Everything in the listing below should be repeated exactly, apart from the pictures.

Collected data START

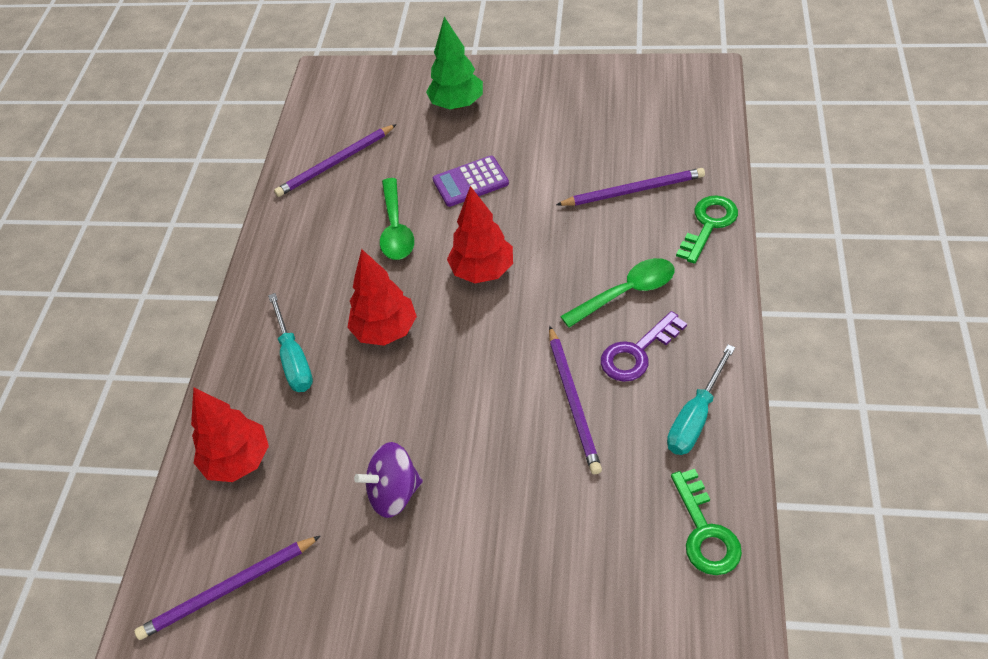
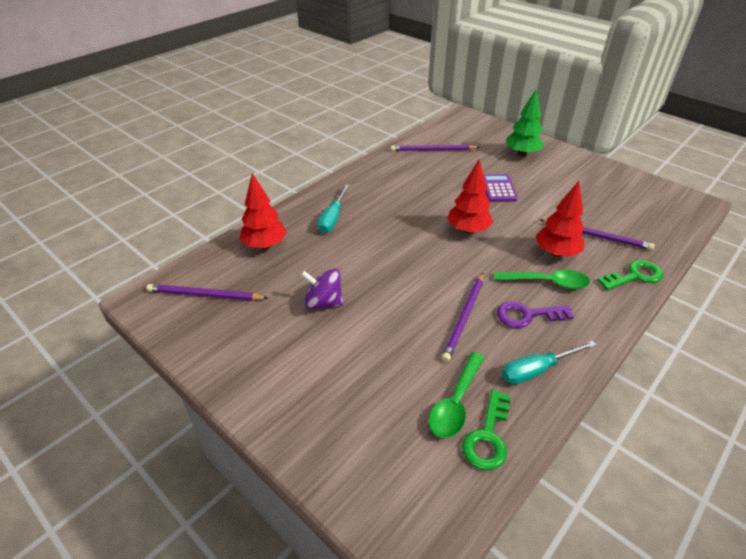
camera: 30 degrees right, 10 degrees down
(385, 331) = (390, 230): red tree -> red tree (556, 253)
(396, 229) = (437, 190): green spoon -> green spoon (455, 403)
(470, 182) = (498, 189): purple calculator -> purple calculator turned 75 degrees clockwise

Collected data END

Answer for this exercise —
camera: 30 degrees right, 10 degrees down
(385, 331) = (390, 230): red tree -> red tree (556, 253)
(396, 229) = (437, 190): green spoon -> green spoon (455, 403)
(470, 182) = (498, 189): purple calculator -> purple calculator turned 75 degrees clockwise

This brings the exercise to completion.